* [Entries provided]:
>>
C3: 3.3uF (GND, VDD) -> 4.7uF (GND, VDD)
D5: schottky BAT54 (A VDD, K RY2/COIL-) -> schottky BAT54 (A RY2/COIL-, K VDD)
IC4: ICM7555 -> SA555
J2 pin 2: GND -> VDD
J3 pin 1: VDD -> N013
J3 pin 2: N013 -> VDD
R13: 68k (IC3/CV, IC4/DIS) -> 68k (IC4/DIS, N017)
<<
>>
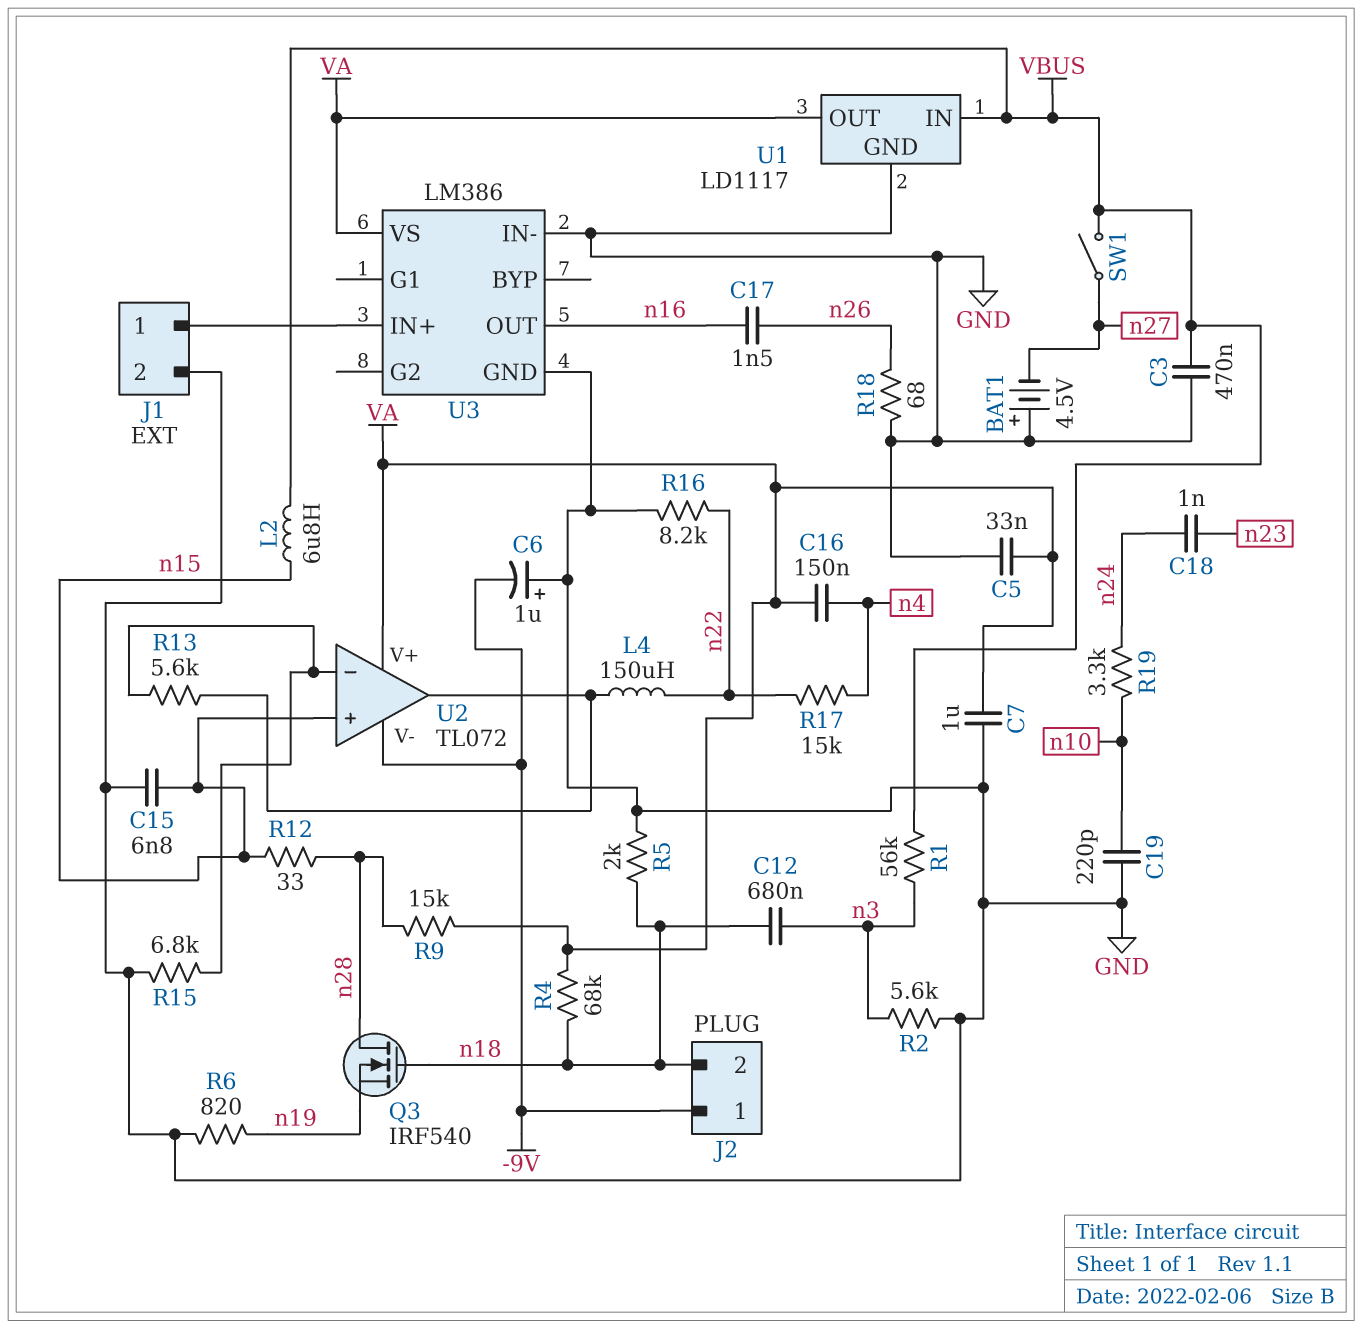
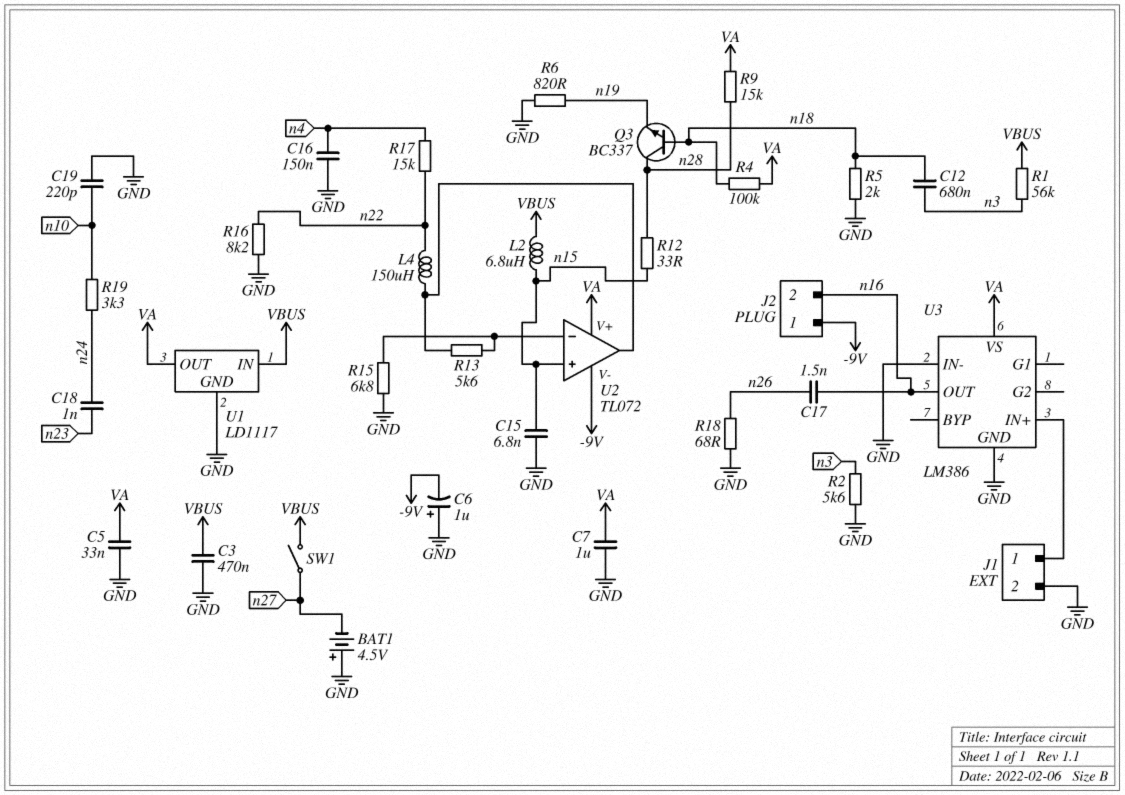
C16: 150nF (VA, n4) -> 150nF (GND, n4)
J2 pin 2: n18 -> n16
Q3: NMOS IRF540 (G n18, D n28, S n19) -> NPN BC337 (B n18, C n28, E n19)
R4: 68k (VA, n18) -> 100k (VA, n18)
<<
* [Work task]:
Within the material above, copy exactly the lines from the line that holds "J2 pin 2: n18 -> n16" up to and including the line that holds "R4: 68k (VA, n18) -> 100k (VA, n18)".

* [Solution to the exercise]:
J2 pin 2: n18 -> n16
Q3: NMOS IRF540 (G n18, D n28, S n19) -> NPN BC337 (B n18, C n28, E n19)
R4: 68k (VA, n18) -> 100k (VA, n18)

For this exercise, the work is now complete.